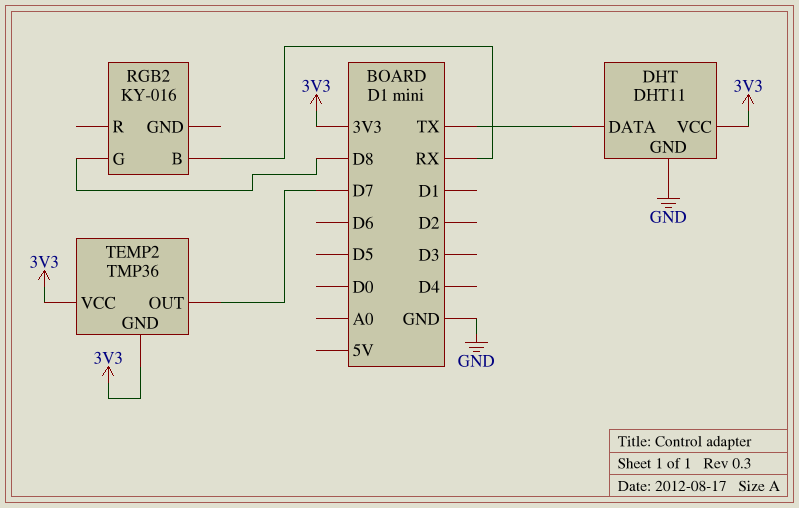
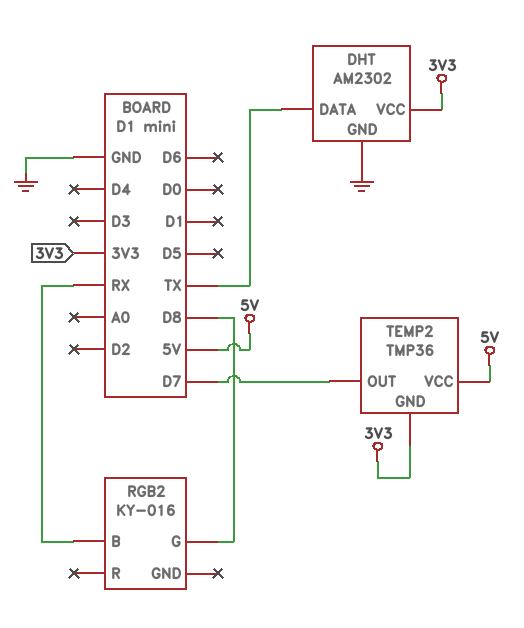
DHT: DHT11 -> AM2302
TEMP2 pin VCC: 3V3 -> 5V

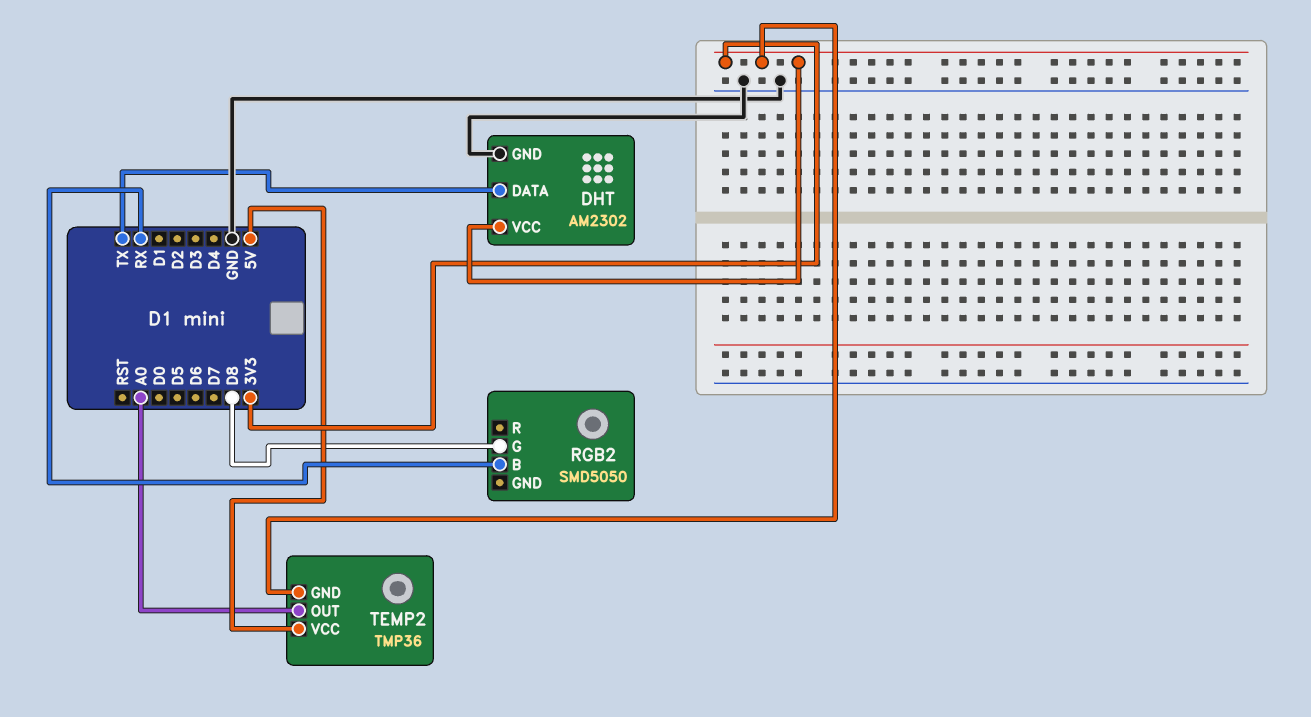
RGB2: KY-016 -> SMD5050
TEMP2 pin OUT: D7 -> A0

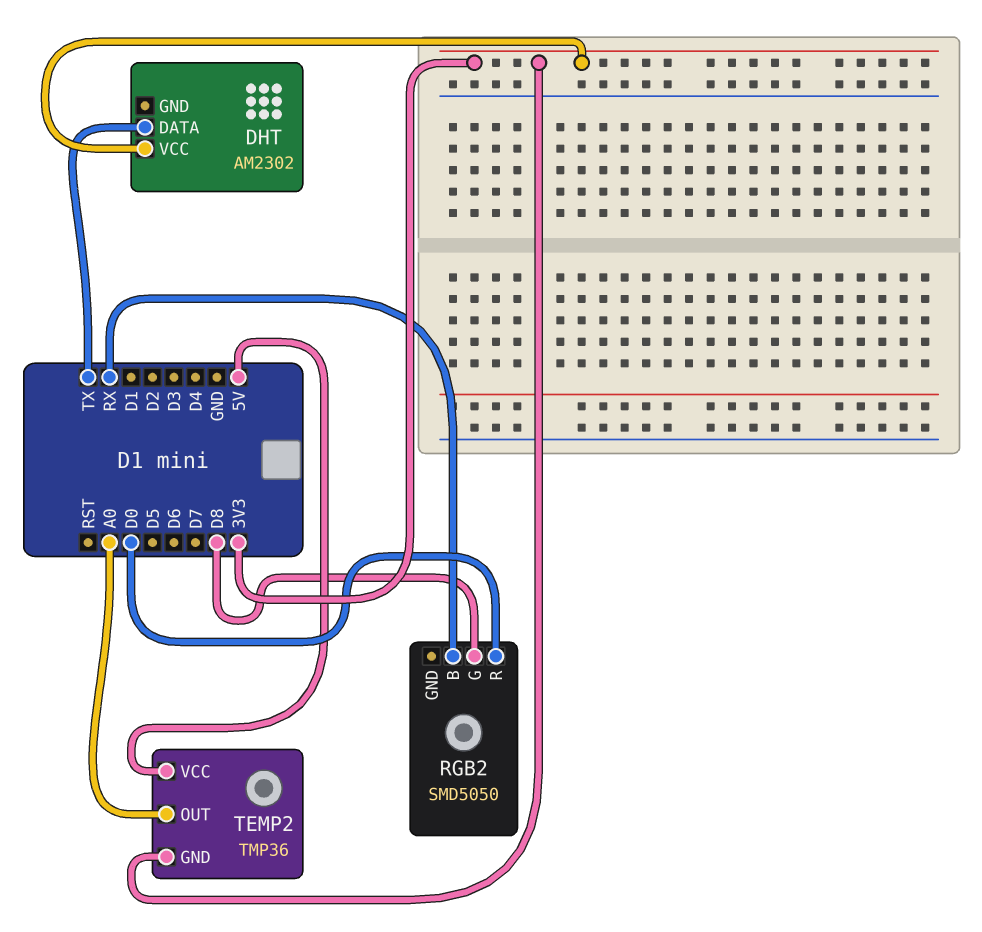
DHT pin GND: GND -> none
RGB2 pin R: none -> D0

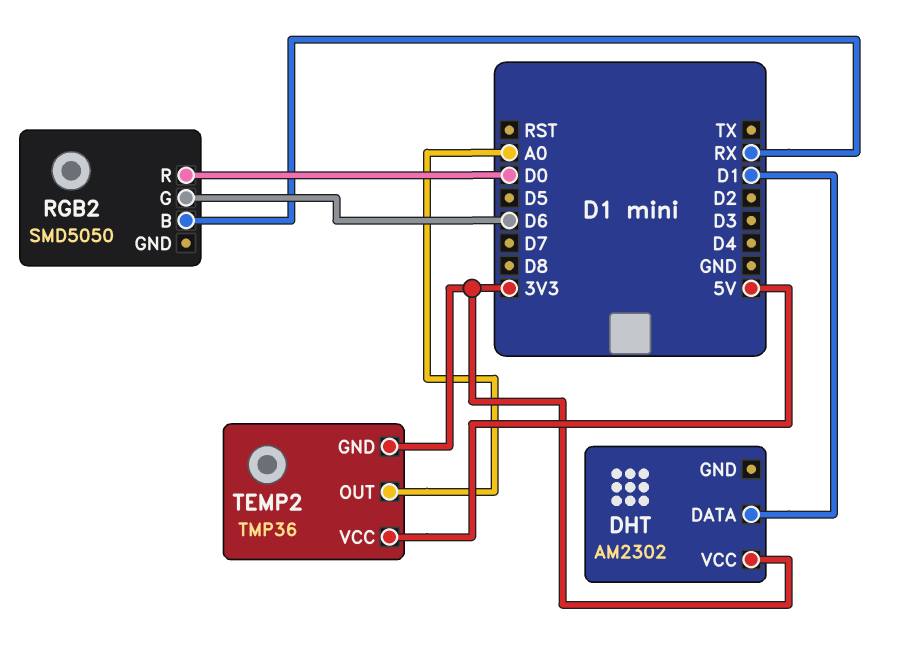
DHT pin DATA: TX -> D1
RGB2 pin G: D8 -> D6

EXERCISE:
Read each line of the material, and wherever the word "none" turns up, copy that line.

RESULT BELOW:
DHT pin GND: GND -> none
RGB2 pin R: none -> D0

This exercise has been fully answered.